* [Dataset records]
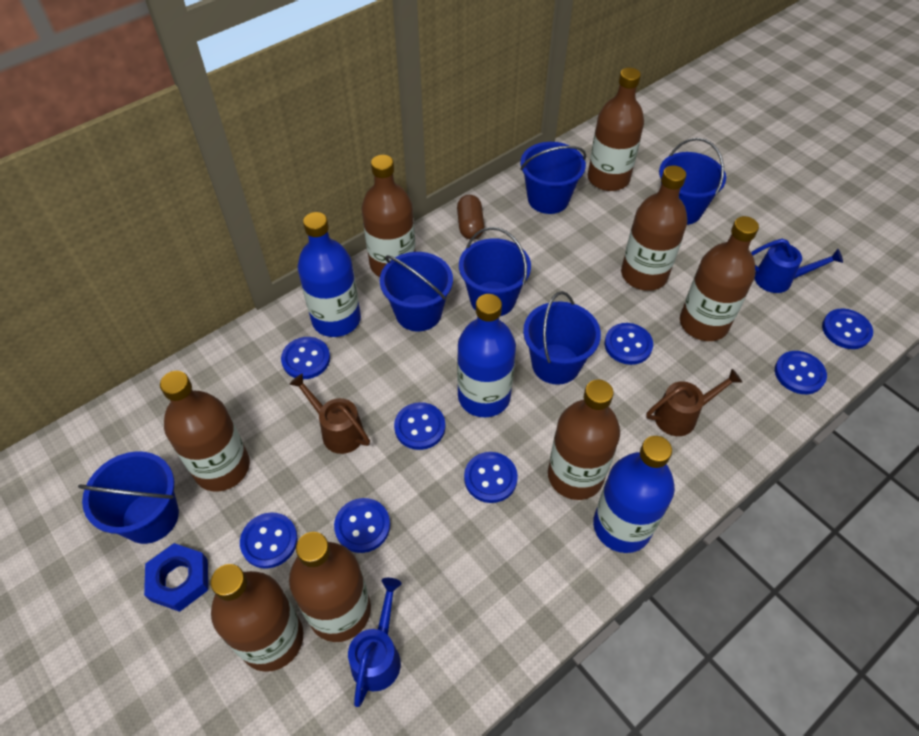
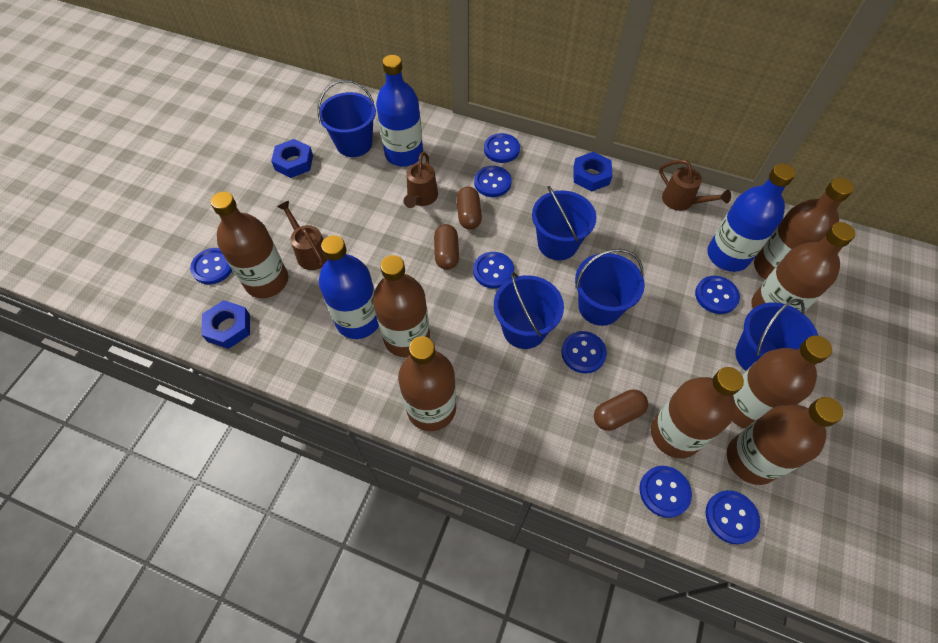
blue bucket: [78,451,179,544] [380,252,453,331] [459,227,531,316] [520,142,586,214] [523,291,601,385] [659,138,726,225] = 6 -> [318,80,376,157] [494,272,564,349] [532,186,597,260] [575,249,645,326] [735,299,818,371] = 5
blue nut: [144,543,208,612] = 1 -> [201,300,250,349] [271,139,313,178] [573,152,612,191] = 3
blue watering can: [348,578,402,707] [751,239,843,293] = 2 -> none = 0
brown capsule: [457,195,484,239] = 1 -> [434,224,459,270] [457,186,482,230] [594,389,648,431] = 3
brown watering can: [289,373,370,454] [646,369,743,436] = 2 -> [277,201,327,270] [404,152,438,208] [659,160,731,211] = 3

* [Written task]
Except for the pictures, give the data again word for word.

* [Answer to the problem]
blue bucket: [78,451,179,544] [380,252,453,331] [459,227,531,316] [520,142,586,214] [523,291,601,385] [659,138,726,225] = 6 -> [318,80,376,157] [494,272,564,349] [532,186,597,260] [575,249,645,326] [735,299,818,371] = 5
blue nut: [144,543,208,612] = 1 -> [201,300,250,349] [271,139,313,178] [573,152,612,191] = 3
blue watering can: [348,578,402,707] [751,239,843,293] = 2 -> none = 0
brown capsule: [457,195,484,239] = 1 -> [434,224,459,270] [457,186,482,230] [594,389,648,431] = 3
brown watering can: [289,373,370,454] [646,369,743,436] = 2 -> [277,201,327,270] [404,152,438,208] [659,160,731,211] = 3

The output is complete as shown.